§ DIRECTIONS: Restate the listing below word for word, pictures excluded.

§ INFORMATION PROVIDED:
- - -

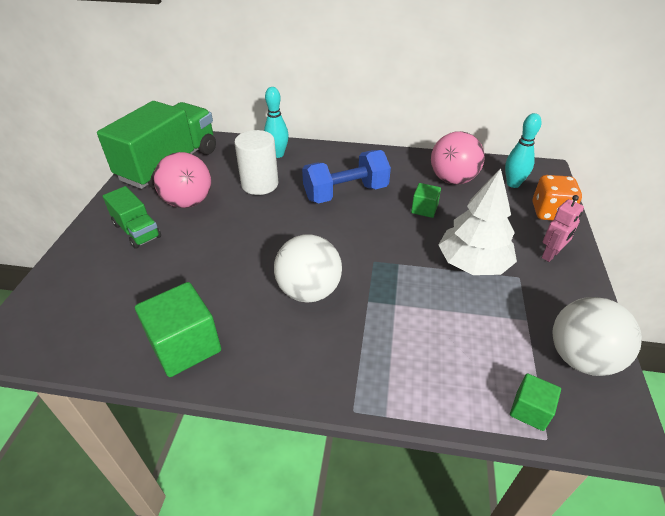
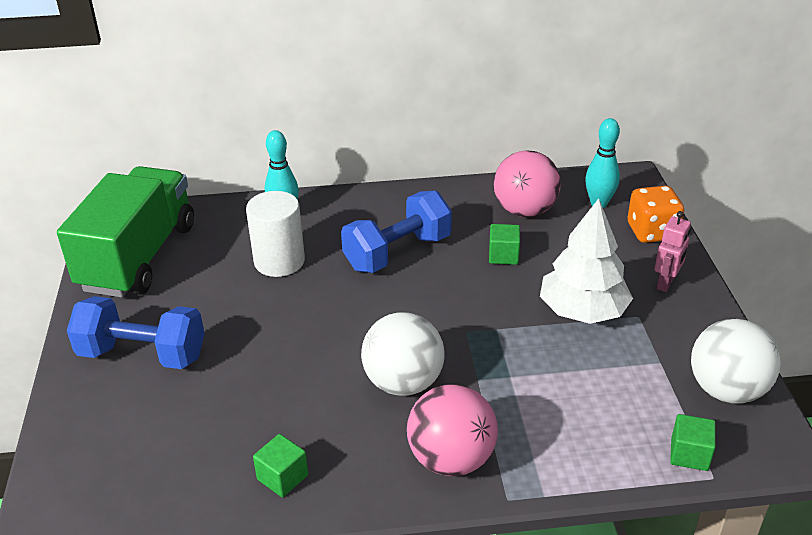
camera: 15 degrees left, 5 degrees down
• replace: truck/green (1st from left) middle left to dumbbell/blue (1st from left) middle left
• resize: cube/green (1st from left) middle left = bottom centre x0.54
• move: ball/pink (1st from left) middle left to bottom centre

- - -

§ REPLY TO THE EXERCISE:
camera: 15 degrees left, 5 degrees down
• replace: truck/green (1st from left) middle left to dumbbell/blue (1st from left) middle left
• resize: cube/green (1st from left) middle left = bottom centre x0.54
• move: ball/pink (1st from left) middle left to bottom centre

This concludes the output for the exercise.